TO-DO ITEM: Return every line of the records that includes the string "black".

(Before-and-after object lists)
= Beginning of Section =

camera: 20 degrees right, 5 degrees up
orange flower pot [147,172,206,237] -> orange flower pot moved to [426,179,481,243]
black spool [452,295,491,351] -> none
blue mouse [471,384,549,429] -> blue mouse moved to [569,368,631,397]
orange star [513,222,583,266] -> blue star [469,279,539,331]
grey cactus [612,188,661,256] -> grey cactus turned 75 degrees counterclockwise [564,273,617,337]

= End of Section =
= Beginning of Section =

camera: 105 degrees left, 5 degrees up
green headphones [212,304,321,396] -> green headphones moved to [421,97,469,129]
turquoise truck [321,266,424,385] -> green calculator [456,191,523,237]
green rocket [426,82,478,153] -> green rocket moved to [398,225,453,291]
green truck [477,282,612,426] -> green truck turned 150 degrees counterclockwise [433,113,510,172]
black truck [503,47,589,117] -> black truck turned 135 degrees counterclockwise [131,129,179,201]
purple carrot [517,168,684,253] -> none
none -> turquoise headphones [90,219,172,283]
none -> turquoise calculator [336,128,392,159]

= End of Section =

FINAL ANSWER:
black spool [452,295,491,351] -> none
black truck [503,47,589,117] -> black truck turned 135 degrees counterclockwise [131,129,179,201]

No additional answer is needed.